▶ EXERCISE AIM
Copy out the final stretch of the listing: the line that contains "LED1 pin SIG: A7 -> TX" and all lines after it, exactly as they appear.

▶ DATA TO PROCESS

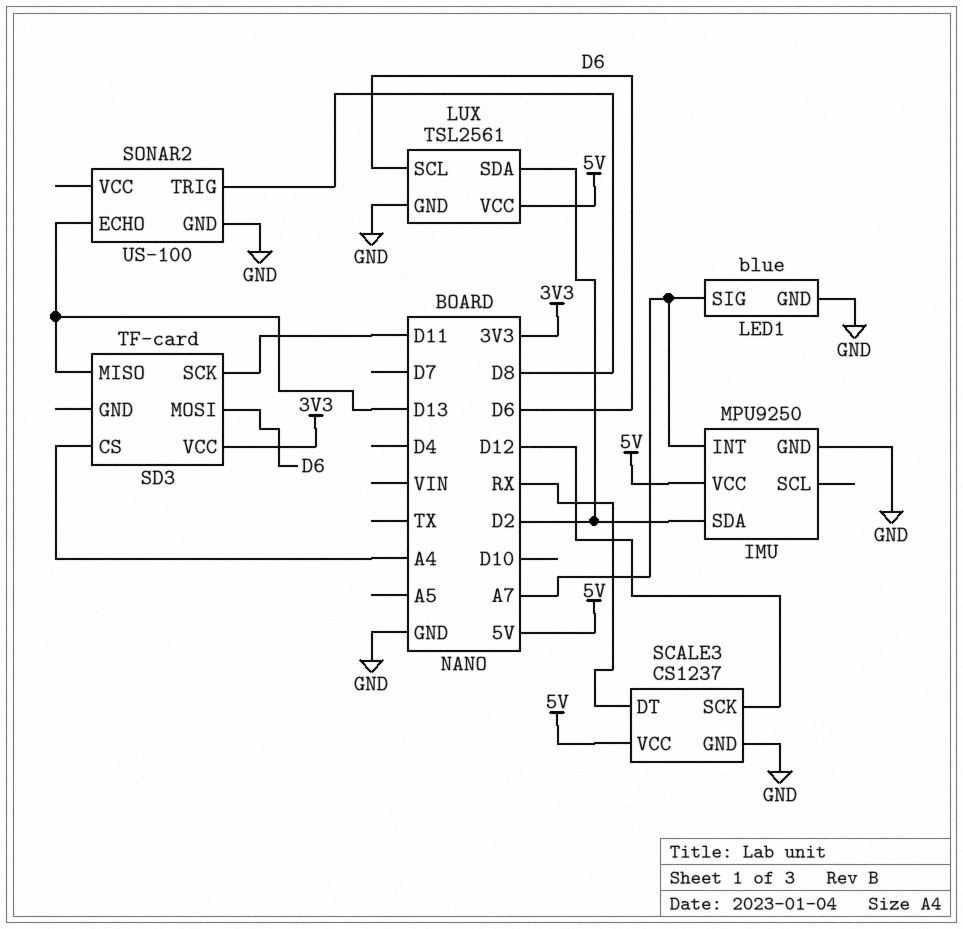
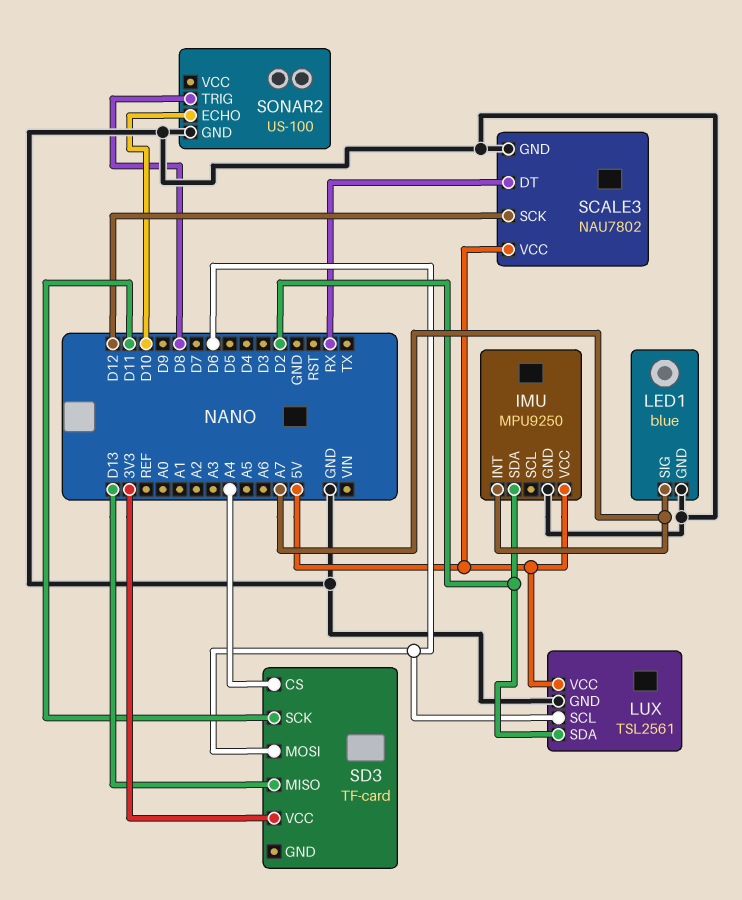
SCALE3: CS1237 -> NAU7802
SONAR2 pin ECHO: D13 -> D10

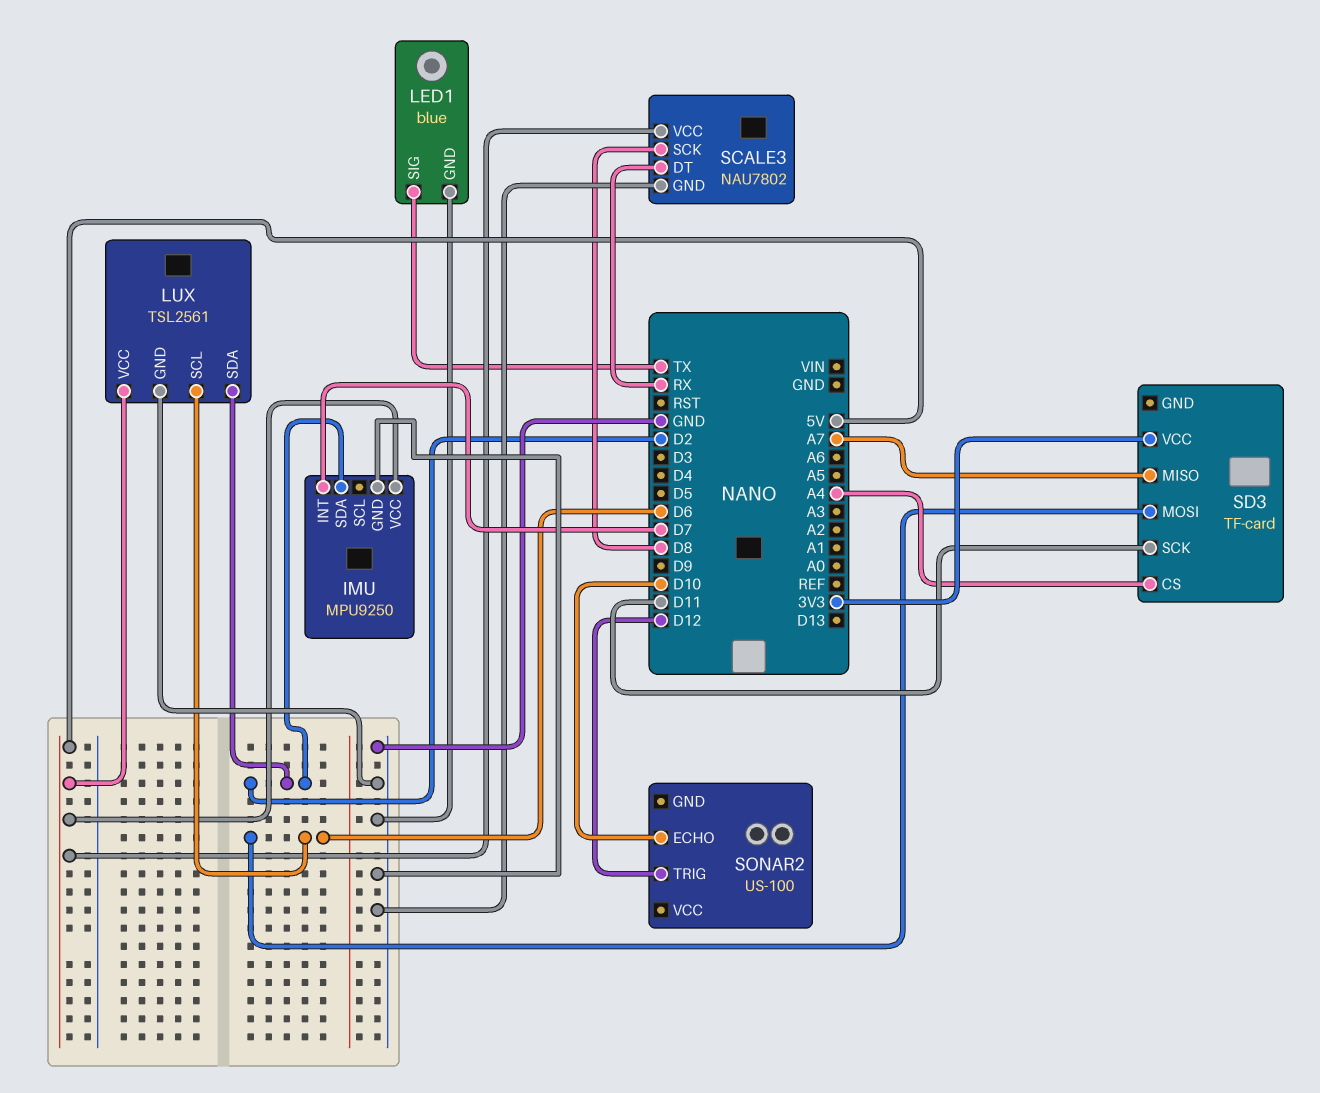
IMU pin INT: A7 -> D7
LED1 pin SIG: A7 -> TX
SCALE3 pin SCK: D12 -> D8
SD3 pin MISO: D13 -> A7
SONAR2 pin GND: GND -> none
SONAR2 pin TRIG: D8 -> D12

▶ REPLY
LED1 pin SIG: A7 -> TX
SCALE3 pin SCK: D12 -> D8
SD3 pin MISO: D13 -> A7
SONAR2 pin GND: GND -> none
SONAR2 pin TRIG: D8 -> D12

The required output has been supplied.